#### PROBLEM:
The reply to the records below should contain exactly the lines from the line with "gray ellipse: rotated 15 degrees clockwise" through the line with "brown cross: moved", and nothing besides.

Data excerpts
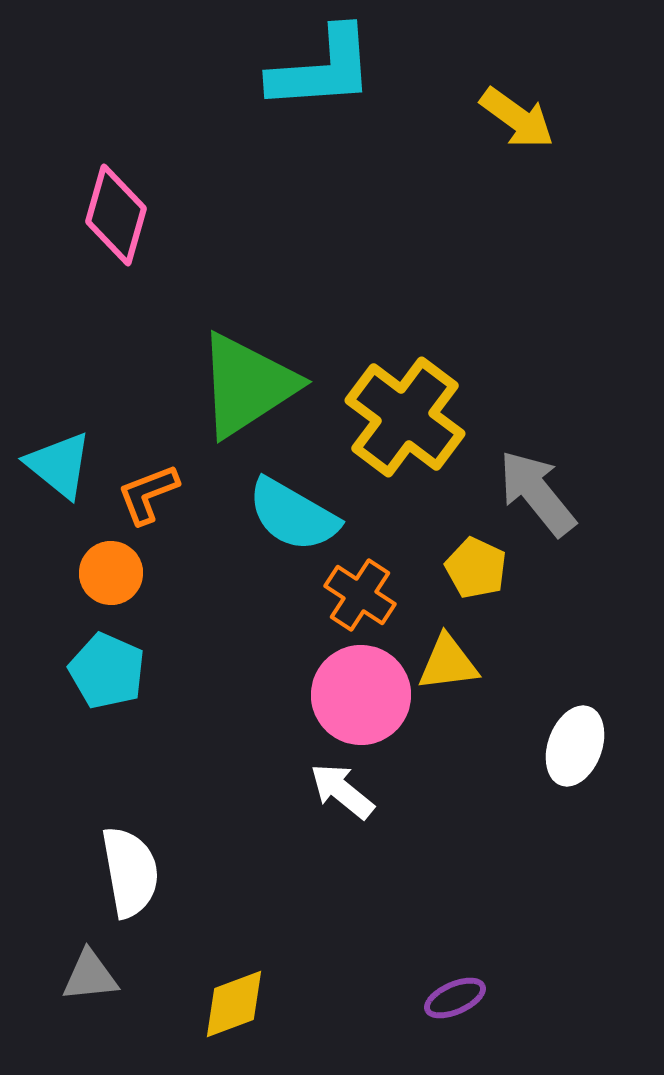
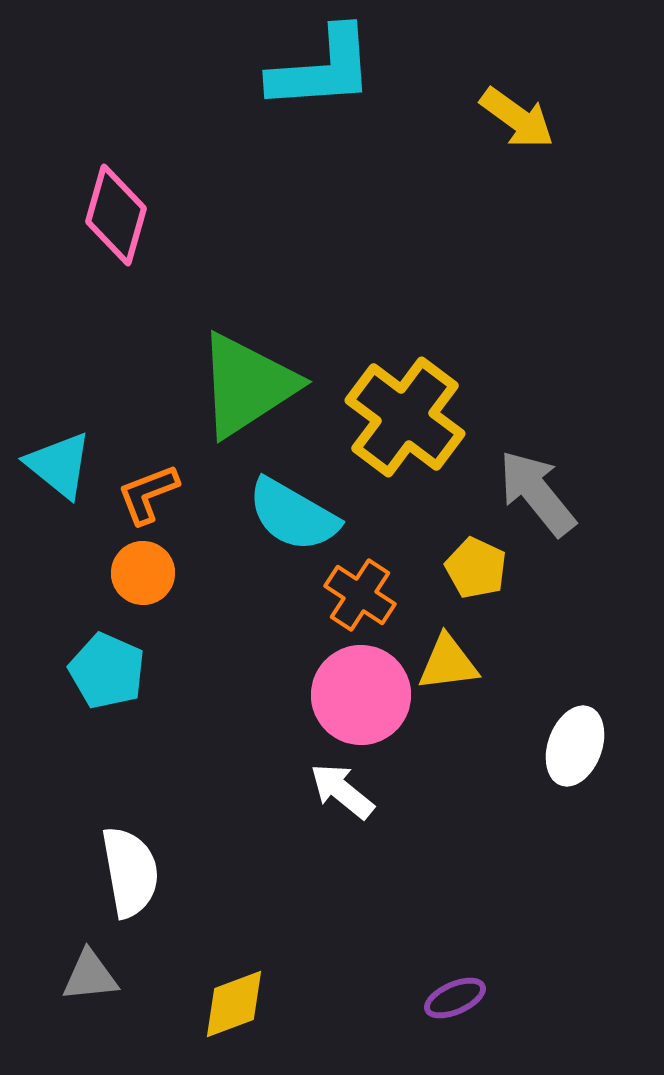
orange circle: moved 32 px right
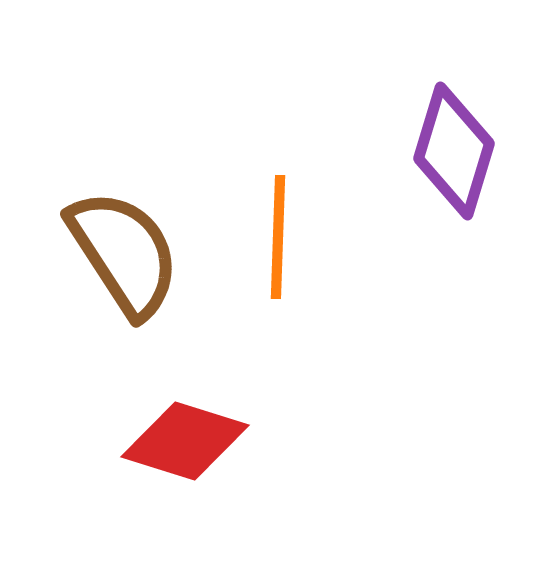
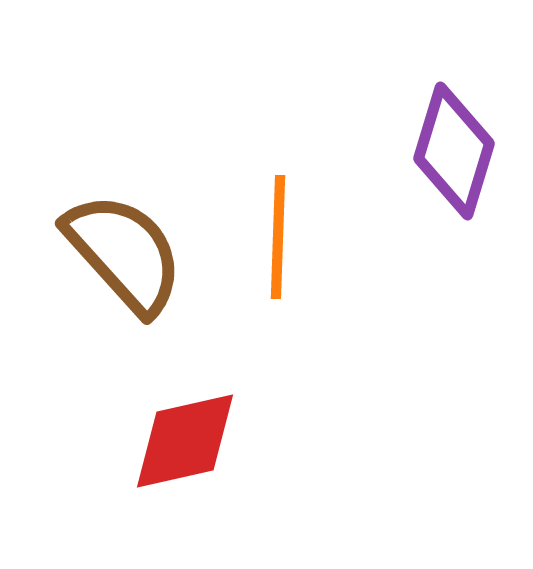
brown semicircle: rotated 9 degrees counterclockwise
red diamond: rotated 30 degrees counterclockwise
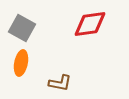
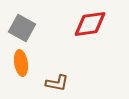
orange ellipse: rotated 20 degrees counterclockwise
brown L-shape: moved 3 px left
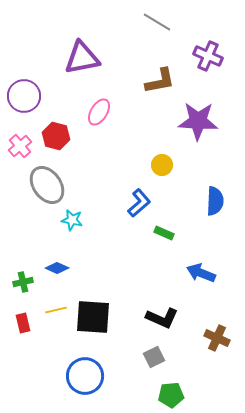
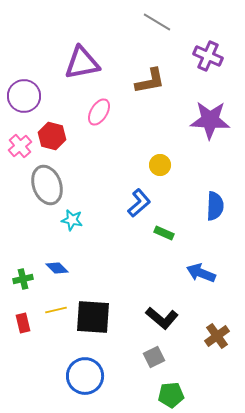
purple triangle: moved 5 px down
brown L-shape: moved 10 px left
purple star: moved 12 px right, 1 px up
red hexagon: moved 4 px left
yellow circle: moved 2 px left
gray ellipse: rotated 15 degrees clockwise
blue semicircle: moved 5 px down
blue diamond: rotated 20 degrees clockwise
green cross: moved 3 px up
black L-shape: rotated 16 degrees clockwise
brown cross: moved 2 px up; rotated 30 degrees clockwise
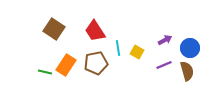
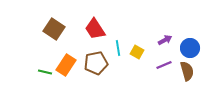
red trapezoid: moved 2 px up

#### EXERCISE SOLUTION:
gray ellipse: rotated 15 degrees clockwise
blue semicircle: moved 5 px down
blue diamond: rotated 20 degrees clockwise
green cross: moved 3 px up
black L-shape: rotated 16 degrees clockwise
brown cross: moved 2 px up; rotated 30 degrees clockwise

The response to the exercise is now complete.